Source data
= Beginning of Section =

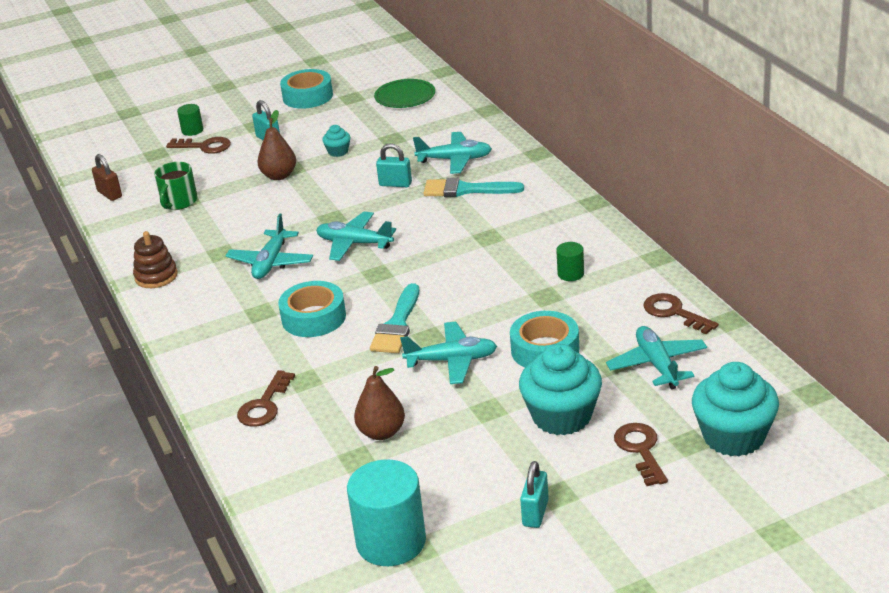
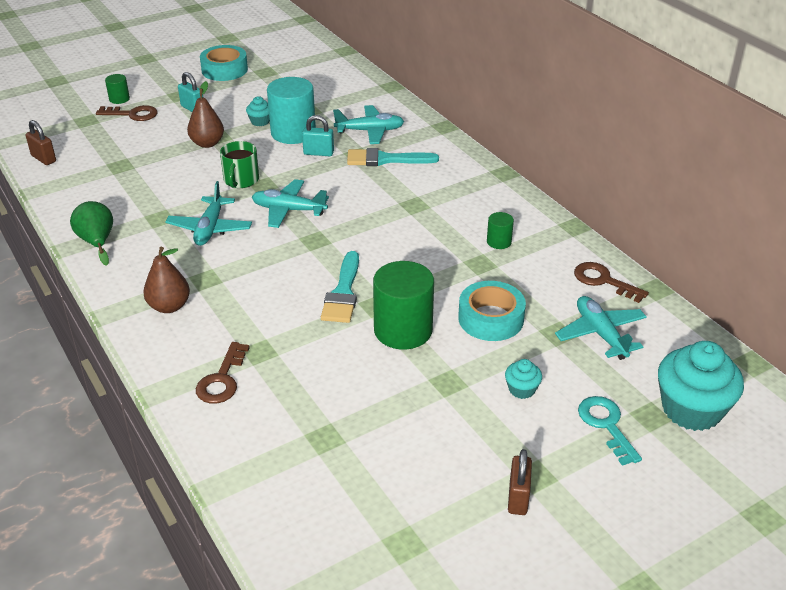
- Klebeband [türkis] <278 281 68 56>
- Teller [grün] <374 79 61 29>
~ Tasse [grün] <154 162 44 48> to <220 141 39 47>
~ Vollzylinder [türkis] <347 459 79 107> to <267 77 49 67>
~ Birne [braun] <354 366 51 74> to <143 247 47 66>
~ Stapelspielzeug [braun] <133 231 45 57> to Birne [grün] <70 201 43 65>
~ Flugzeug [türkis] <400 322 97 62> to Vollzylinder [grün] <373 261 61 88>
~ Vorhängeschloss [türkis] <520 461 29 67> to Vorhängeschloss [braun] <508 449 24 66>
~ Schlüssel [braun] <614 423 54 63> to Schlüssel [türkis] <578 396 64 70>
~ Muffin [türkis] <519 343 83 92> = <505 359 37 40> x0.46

= End of Section =

EXERCISE DESCRIPTION.
A faithful copy of every entry is needed, omitting each image.

ANSWER SECTION.
- Klebeband [türkis] <278 281 68 56>
- Teller [grün] <374 79 61 29>
~ Tasse [grün] <154 162 44 48> to <220 141 39 47>
~ Vollzylinder [türkis] <347 459 79 107> to <267 77 49 67>
~ Birne [braun] <354 366 51 74> to <143 247 47 66>
~ Stapelspielzeug [braun] <133 231 45 57> to Birne [grün] <70 201 43 65>
~ Flugzeug [türkis] <400 322 97 62> to Vollzylinder [grün] <373 261 61 88>
~ Vorhängeschloss [türkis] <520 461 29 67> to Vorhängeschloss [braun] <508 449 24 66>
~ Schlüssel [braun] <614 423 54 63> to Schlüssel [türkis] <578 396 64 70>
~ Muffin [türkis] <519 343 83 92> = <505 359 37 40> x0.46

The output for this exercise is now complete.